Prompt:
The answer is every line in the data below that contains the word "plant".

The data:
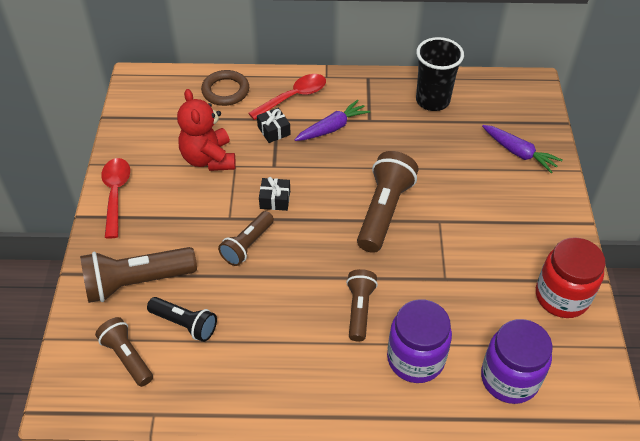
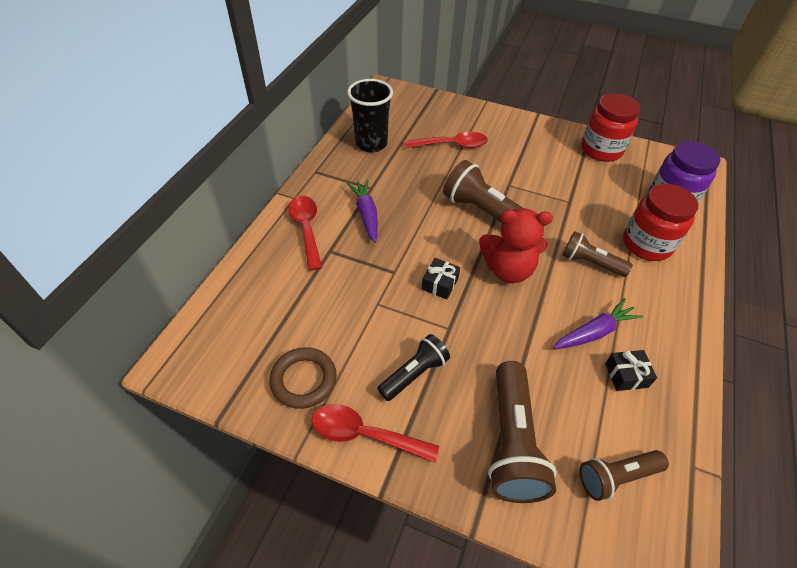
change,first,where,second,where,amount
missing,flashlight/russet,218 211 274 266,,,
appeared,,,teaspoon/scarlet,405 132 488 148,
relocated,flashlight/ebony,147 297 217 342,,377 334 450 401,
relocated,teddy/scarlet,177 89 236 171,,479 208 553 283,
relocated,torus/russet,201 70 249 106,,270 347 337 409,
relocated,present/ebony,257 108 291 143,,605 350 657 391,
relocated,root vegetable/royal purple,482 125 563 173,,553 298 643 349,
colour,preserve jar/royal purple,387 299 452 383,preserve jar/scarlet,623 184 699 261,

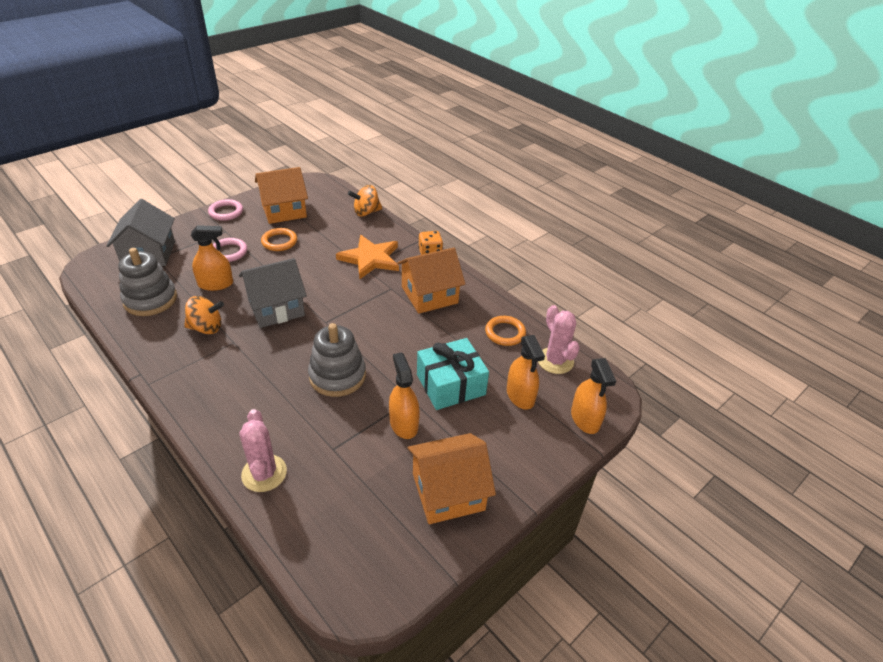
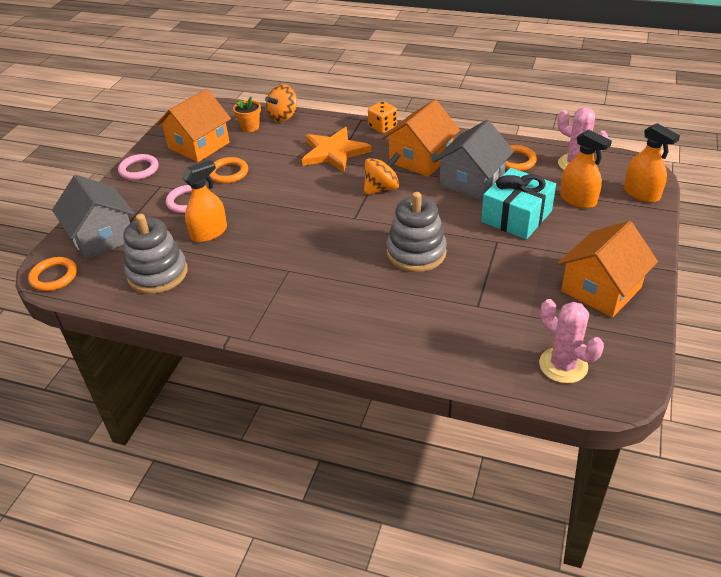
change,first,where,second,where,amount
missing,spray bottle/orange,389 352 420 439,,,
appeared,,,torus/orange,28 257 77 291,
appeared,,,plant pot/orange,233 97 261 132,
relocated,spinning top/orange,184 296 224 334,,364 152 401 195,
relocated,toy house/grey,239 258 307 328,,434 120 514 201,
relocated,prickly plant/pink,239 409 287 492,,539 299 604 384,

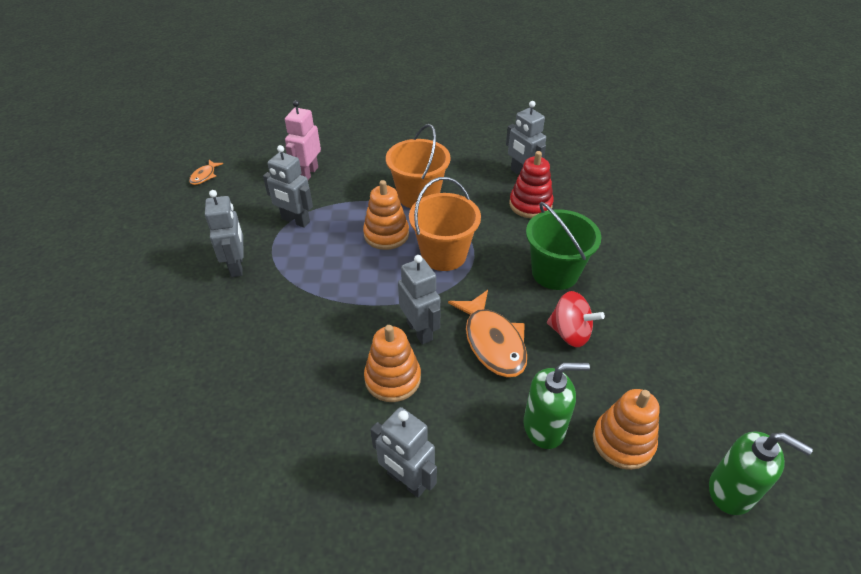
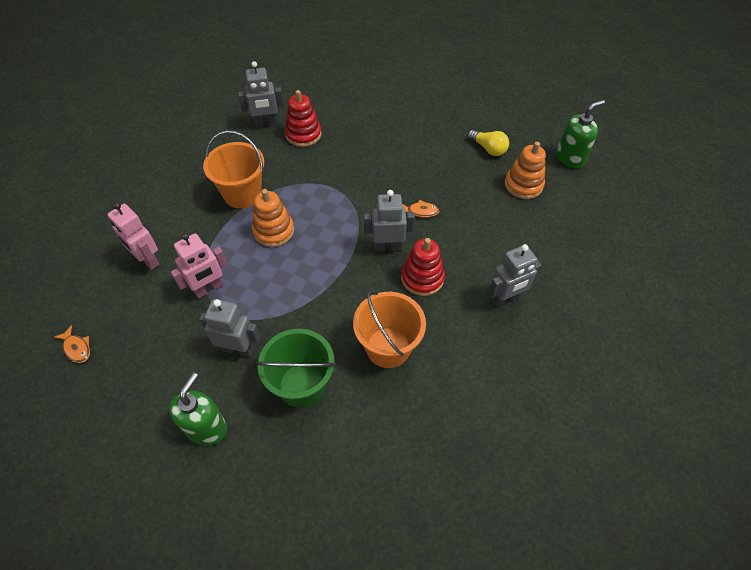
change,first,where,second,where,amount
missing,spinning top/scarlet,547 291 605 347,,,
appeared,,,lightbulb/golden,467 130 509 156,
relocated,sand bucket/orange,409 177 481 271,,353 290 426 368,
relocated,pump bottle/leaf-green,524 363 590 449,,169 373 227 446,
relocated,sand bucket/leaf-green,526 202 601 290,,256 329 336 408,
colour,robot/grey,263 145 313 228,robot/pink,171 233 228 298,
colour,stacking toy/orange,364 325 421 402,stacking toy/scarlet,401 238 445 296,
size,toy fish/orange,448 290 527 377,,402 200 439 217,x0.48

Answer space:
appeared,,,plant pot/orange,233 97 261 132,
relocated,prickly plant/pink,239 409 287 492,,539 299 604 384,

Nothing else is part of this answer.